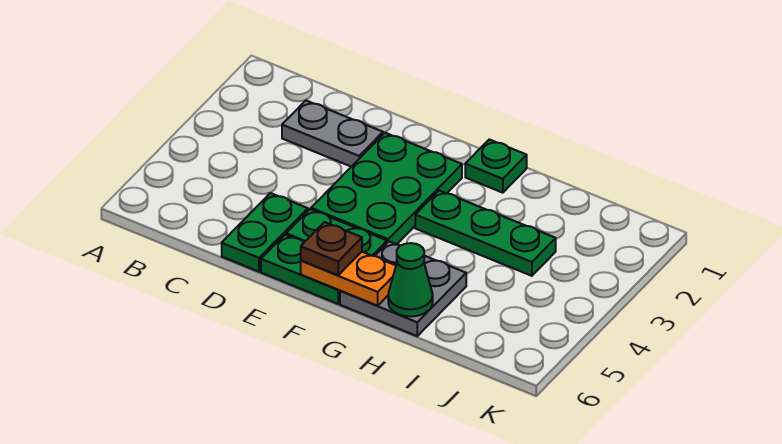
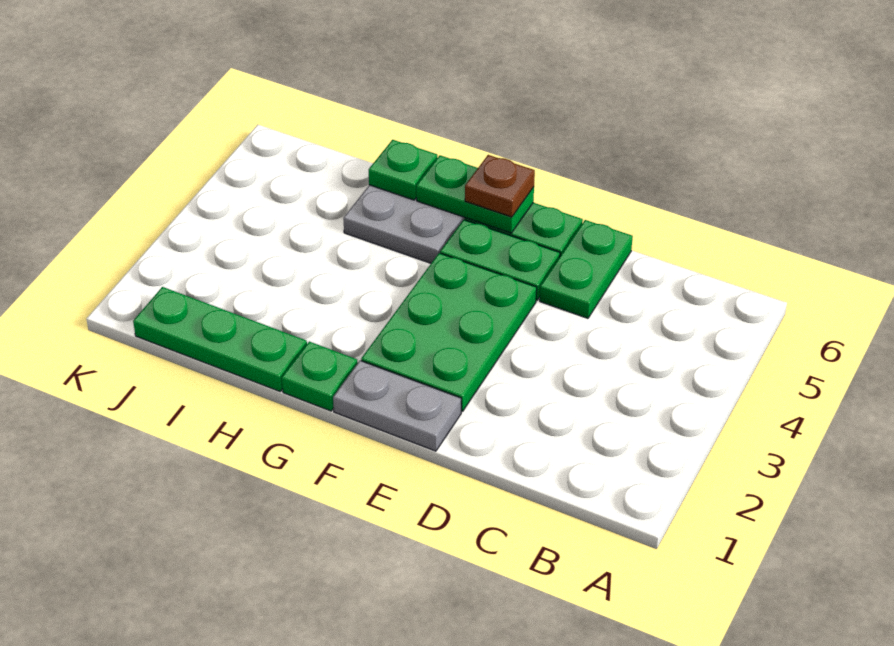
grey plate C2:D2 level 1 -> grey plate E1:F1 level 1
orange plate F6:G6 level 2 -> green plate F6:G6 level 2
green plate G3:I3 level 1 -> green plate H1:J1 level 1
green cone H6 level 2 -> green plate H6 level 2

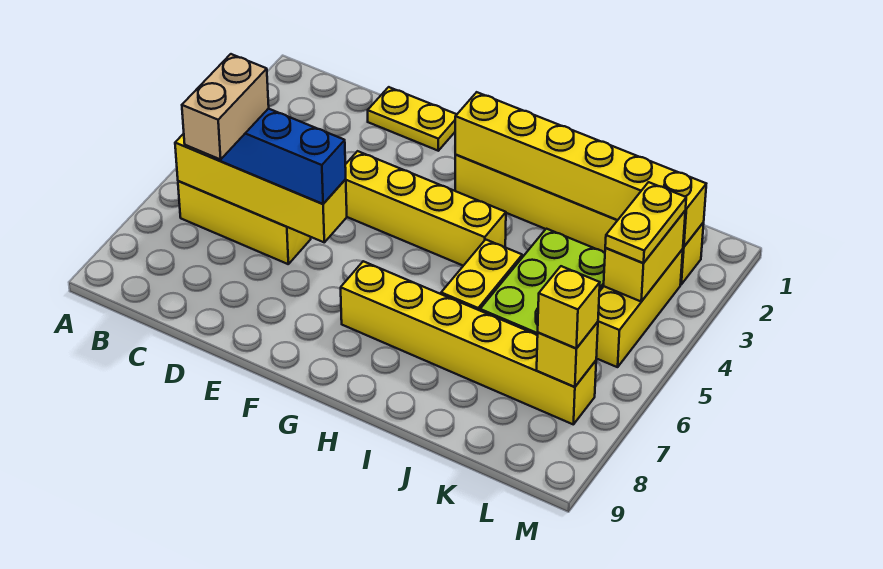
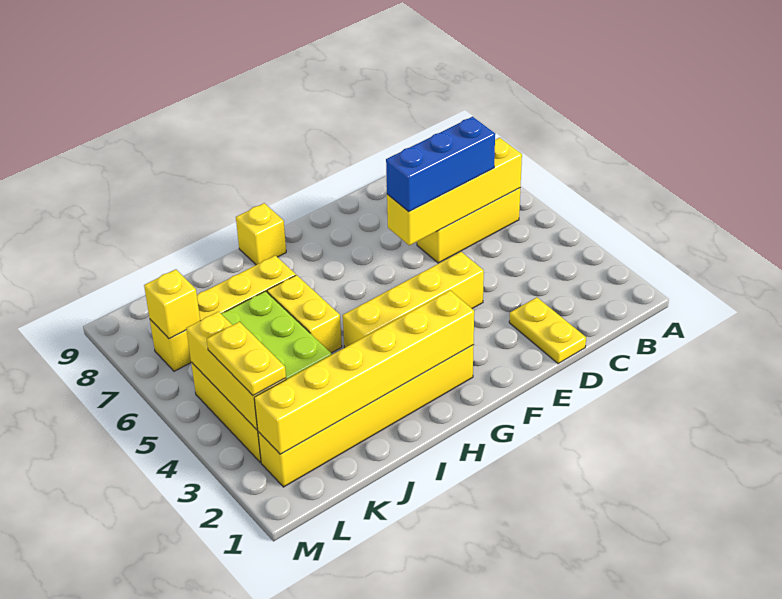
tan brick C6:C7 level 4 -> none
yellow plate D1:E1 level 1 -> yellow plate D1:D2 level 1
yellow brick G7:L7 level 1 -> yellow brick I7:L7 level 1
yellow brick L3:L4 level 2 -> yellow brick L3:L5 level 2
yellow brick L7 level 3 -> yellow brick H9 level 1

• PROBLEM TO WORK ON: Wherever an image appears, omit it, and retype everything else in the entries exactly.

• TASK RESPONSE:
grey plate C2:D2 level 1 -> grey plate E1:F1 level 1
orange plate F6:G6 level 2 -> green plate F6:G6 level 2
green plate G3:I3 level 1 -> green plate H1:J1 level 1
green cone H6 level 2 -> green plate H6 level 2

tan brick C6:C7 level 4 -> none
yellow plate D1:E1 level 1 -> yellow plate D1:D2 level 1
yellow brick G7:L7 level 1 -> yellow brick I7:L7 level 1
yellow brick L3:L4 level 2 -> yellow brick L3:L5 level 2
yellow brick L7 level 3 -> yellow brick H9 level 1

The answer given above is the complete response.